>> start

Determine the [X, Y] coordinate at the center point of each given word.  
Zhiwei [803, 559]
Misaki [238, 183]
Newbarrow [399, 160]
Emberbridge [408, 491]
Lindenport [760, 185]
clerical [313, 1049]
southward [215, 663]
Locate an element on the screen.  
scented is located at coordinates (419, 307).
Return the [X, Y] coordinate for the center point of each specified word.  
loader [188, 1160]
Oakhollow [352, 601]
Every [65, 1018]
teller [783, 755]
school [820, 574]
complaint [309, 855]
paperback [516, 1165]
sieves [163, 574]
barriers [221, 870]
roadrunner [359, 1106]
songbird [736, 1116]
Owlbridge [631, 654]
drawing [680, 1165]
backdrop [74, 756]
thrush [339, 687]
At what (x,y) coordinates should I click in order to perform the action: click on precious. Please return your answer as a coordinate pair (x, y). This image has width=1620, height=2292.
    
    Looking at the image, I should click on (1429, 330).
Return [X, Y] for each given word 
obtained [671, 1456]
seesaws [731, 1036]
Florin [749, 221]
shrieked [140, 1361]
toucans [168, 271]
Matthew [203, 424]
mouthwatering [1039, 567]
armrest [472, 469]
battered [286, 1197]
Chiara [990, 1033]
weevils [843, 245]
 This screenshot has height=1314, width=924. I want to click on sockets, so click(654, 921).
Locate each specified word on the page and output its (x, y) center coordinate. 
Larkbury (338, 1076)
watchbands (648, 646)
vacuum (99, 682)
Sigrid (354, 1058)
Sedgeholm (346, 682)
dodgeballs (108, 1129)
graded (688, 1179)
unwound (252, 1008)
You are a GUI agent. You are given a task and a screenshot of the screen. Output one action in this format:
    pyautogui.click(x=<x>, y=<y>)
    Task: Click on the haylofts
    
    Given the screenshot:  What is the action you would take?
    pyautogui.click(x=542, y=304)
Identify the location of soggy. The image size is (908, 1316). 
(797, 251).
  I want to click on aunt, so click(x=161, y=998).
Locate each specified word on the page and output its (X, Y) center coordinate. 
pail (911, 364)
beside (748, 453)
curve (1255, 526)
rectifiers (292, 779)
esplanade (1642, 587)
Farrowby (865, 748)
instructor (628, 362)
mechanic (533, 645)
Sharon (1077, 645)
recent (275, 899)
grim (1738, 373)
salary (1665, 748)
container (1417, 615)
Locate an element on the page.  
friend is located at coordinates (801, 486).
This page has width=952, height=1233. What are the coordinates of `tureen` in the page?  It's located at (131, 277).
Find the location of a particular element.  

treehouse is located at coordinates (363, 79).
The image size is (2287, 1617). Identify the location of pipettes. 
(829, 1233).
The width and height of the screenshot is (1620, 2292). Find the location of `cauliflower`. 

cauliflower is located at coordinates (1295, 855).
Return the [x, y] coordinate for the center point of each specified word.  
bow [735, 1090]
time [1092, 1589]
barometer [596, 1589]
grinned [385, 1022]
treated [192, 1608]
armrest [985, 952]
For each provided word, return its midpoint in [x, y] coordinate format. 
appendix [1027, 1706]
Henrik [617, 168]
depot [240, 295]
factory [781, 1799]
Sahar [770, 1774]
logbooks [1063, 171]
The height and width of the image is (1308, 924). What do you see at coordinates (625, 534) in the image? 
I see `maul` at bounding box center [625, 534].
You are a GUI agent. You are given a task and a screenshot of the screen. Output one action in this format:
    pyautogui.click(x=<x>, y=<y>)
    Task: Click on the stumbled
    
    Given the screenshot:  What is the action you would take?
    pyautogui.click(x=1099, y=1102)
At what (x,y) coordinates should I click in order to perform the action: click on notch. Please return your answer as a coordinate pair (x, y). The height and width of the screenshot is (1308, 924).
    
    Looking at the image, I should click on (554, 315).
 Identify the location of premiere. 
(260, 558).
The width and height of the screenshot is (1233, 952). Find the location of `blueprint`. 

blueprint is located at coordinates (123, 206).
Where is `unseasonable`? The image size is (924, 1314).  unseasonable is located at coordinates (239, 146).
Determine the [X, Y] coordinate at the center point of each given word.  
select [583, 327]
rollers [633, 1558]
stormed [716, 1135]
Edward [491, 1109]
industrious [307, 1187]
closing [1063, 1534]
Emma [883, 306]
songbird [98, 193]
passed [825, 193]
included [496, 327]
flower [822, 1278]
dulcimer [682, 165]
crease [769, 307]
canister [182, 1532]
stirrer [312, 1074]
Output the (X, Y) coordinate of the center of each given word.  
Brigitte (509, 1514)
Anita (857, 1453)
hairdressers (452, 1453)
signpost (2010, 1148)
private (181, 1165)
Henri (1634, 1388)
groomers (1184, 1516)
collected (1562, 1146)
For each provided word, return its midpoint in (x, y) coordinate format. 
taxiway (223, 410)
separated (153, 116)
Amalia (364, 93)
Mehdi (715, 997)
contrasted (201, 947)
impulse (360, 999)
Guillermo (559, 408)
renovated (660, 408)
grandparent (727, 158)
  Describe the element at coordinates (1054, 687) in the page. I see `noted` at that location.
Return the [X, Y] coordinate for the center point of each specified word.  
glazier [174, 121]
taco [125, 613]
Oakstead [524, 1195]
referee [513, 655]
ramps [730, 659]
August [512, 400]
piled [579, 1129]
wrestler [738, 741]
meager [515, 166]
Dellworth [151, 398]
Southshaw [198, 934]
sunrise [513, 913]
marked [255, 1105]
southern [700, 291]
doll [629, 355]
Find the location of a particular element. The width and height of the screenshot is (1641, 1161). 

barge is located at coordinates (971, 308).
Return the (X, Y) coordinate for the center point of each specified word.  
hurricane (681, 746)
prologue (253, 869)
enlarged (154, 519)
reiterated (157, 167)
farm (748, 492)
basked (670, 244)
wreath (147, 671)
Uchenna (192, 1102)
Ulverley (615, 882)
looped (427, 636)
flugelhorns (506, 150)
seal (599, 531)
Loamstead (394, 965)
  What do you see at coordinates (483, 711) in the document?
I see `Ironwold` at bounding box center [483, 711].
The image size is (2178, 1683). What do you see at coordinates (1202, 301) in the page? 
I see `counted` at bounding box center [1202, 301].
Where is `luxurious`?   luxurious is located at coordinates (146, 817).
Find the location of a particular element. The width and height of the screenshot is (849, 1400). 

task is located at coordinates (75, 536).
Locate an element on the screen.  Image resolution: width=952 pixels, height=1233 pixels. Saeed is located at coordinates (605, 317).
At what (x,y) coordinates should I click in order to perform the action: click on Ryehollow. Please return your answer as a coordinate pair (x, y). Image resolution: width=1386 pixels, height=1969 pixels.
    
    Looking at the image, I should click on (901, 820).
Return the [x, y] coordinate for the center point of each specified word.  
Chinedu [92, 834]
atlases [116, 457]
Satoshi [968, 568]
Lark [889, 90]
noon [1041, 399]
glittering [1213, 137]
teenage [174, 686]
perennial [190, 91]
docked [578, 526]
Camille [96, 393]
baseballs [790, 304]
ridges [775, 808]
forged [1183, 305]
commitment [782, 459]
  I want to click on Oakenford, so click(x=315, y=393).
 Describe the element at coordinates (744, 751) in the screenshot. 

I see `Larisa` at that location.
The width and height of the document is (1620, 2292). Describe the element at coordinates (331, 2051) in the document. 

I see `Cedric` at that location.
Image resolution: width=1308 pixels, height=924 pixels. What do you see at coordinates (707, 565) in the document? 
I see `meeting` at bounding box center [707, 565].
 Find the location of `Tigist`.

>> end

→ **CHALLENGE**
Print every one of the records above word for word, with no changes.

→ **WRITTEN ANSWER**
Determine the [X, Y] coordinate at the center point of each given word.  
Zhiwei [803, 559]
Misaki [238, 183]
Newbarrow [399, 160]
Emberbridge [408, 491]
Lindenport [760, 185]
clerical [313, 1049]
southward [215, 663]
Locate an element on the screen.  
scented is located at coordinates (419, 307).
Return the [X, Y] coordinate for the center point of each specified word.  
loader [188, 1160]
Oakhollow [352, 601]
Every [65, 1018]
teller [783, 755]
school [820, 574]
complaint [309, 855]
paperback [516, 1165]
sieves [163, 574]
barriers [221, 870]
roadrunner [359, 1106]
songbird [736, 1116]
Owlbridge [631, 654]
drawing [680, 1165]
backdrop [74, 756]
thrush [339, 687]
At what (x,y) coordinates should I click in order to perform the action: click on precious. Please return your answer as a coordinate pair (x, y). This image has width=1620, height=2292.
    
    Looking at the image, I should click on (1429, 330).
Return [X, Y] for each given word 
obtained [671, 1456]
seesaws [731, 1036]
Florin [749, 221]
shrieked [140, 1361]
toucans [168, 271]
Matthew [203, 424]
mouthwatering [1039, 567]
armrest [472, 469]
battered [286, 1197]
Chiara [990, 1033]
weevils [843, 245]
 This screenshot has height=1314, width=924. I want to click on sockets, so click(654, 921).
Locate each specified word on the page and output its (x, y) center coordinate. 
Larkbury (338, 1076)
watchbands (648, 646)
vacuum (99, 682)
Sigrid (354, 1058)
Sedgeholm (346, 682)
dodgeballs (108, 1129)
graded (688, 1179)
unwound (252, 1008)
You are a GUI agent. You are given a task and a screenshot of the screen. Output one action in this format:
    pyautogui.click(x=<x>, y=<y>)
    Task: Click on the haylofts
    
    Given the screenshot:  What is the action you would take?
    pyautogui.click(x=542, y=304)
Identify the location of soggy. The image size is (908, 1316). 
(797, 251).
  I want to click on aunt, so click(x=161, y=998).
Locate each specified word on the page and output its (X, Y) center coordinate. 
pail (911, 364)
beside (748, 453)
curve (1255, 526)
rectifiers (292, 779)
esplanade (1642, 587)
Farrowby (865, 748)
instructor (628, 362)
mechanic (533, 645)
Sharon (1077, 645)
recent (275, 899)
grim (1738, 373)
salary (1665, 748)
container (1417, 615)
Locate an element on the page.  
friend is located at coordinates (801, 486).
This page has width=952, height=1233. What are the coordinates of `tureen` in the page?  It's located at (131, 277).
Find the location of a particular element.  

treehouse is located at coordinates (363, 79).
The image size is (2287, 1617). Identify the location of pipettes. 
(829, 1233).
The width and height of the screenshot is (1620, 2292). Find the location of `cauliflower`. 

cauliflower is located at coordinates (1295, 855).
Return the [x, y] coordinate for the center point of each specified word.  
bow [735, 1090]
time [1092, 1589]
barometer [596, 1589]
grinned [385, 1022]
treated [192, 1608]
armrest [985, 952]
For each provided word, return its midpoint in [x, y] coordinate format. 
appendix [1027, 1706]
Henrik [617, 168]
depot [240, 295]
factory [781, 1799]
Sahar [770, 1774]
logbooks [1063, 171]
The height and width of the image is (1308, 924). What do you see at coordinates (625, 534) in the image? 
I see `maul` at bounding box center [625, 534].
You are a GUI agent. You are given a task and a screenshot of the screen. Output one action in this format:
    pyautogui.click(x=<x>, y=<y>)
    Task: Click on the stumbled
    
    Given the screenshot:  What is the action you would take?
    pyautogui.click(x=1099, y=1102)
At what (x,y) coordinates should I click in order to perform the action: click on notch. Please return your answer as a coordinate pair (x, y). The height and width of the screenshot is (1308, 924).
    
    Looking at the image, I should click on (554, 315).
 Identify the location of premiere. 
(260, 558).
The width and height of the screenshot is (1233, 952). Find the location of `blueprint`. 

blueprint is located at coordinates (123, 206).
Where is `unseasonable`? The image size is (924, 1314).  unseasonable is located at coordinates (239, 146).
Determine the [X, Y] coordinate at the center point of each given word.  
select [583, 327]
rollers [633, 1558]
stormed [716, 1135]
Edward [491, 1109]
industrious [307, 1187]
closing [1063, 1534]
Emma [883, 306]
songbird [98, 193]
passed [825, 193]
included [496, 327]
flower [822, 1278]
dulcimer [682, 165]
crease [769, 307]
canister [182, 1532]
stirrer [312, 1074]
Output the (X, Y) coordinate of the center of each given word.  
Brigitte (509, 1514)
Anita (857, 1453)
hairdressers (452, 1453)
signpost (2010, 1148)
private (181, 1165)
Henri (1634, 1388)
groomers (1184, 1516)
collected (1562, 1146)
For each provided word, return its midpoint in (x, y) coordinate format. 
taxiway (223, 410)
separated (153, 116)
Amalia (364, 93)
Mehdi (715, 997)
contrasted (201, 947)
impulse (360, 999)
Guillermo (559, 408)
renovated (660, 408)
grandparent (727, 158)
  Describe the element at coordinates (1054, 687) in the page. I see `noted` at that location.
Return the [X, Y] coordinate for the center point of each specified word.  
glazier [174, 121]
taco [125, 613]
Oakstead [524, 1195]
referee [513, 655]
ramps [730, 659]
August [512, 400]
piled [579, 1129]
wrestler [738, 741]
meager [515, 166]
Dellworth [151, 398]
Southshaw [198, 934]
sunrise [513, 913]
marked [255, 1105]
southern [700, 291]
doll [629, 355]
Find the location of a particular element. The width and height of the screenshot is (1641, 1161). 

barge is located at coordinates (971, 308).
Return the (X, Y) coordinate for the center point of each specified word.  
hurricane (681, 746)
prologue (253, 869)
enlarged (154, 519)
reiterated (157, 167)
farm (748, 492)
basked (670, 244)
wreath (147, 671)
Uchenna (192, 1102)
Ulverley (615, 882)
looped (427, 636)
flugelhorns (506, 150)
seal (599, 531)
Loamstead (394, 965)
  What do you see at coordinates (483, 711) in the document?
I see `Ironwold` at bounding box center [483, 711].
The image size is (2178, 1683). What do you see at coordinates (1202, 301) in the page? 
I see `counted` at bounding box center [1202, 301].
Where is `luxurious`?   luxurious is located at coordinates (146, 817).
Find the location of a particular element. The width and height of the screenshot is (849, 1400). 

task is located at coordinates (75, 536).
Locate an element on the screen.  Image resolution: width=952 pixels, height=1233 pixels. Saeed is located at coordinates (605, 317).
At what (x,y) coordinates should I click in order to perform the action: click on Ryehollow. Please return your answer as a coordinate pair (x, y). Image resolution: width=1386 pixels, height=1969 pixels.
    
    Looking at the image, I should click on (901, 820).
Return the [x, y] coordinate for the center point of each specified word.  
Chinedu [92, 834]
atlases [116, 457]
Satoshi [968, 568]
Lark [889, 90]
noon [1041, 399]
glittering [1213, 137]
teenage [174, 686]
perennial [190, 91]
docked [578, 526]
Camille [96, 393]
baseballs [790, 304]
ridges [775, 808]
forged [1183, 305]
commitment [782, 459]
  I want to click on Oakenford, so click(x=315, y=393).
 Describe the element at coordinates (744, 751) in the screenshot. 

I see `Larisa` at that location.
The width and height of the document is (1620, 2292). Describe the element at coordinates (331, 2051) in the document. 

I see `Cedric` at that location.
Image resolution: width=1308 pixels, height=924 pixels. What do you see at coordinates (707, 565) in the document? 
I see `meeting` at bounding box center [707, 565].
 Find the location of `Tigist`.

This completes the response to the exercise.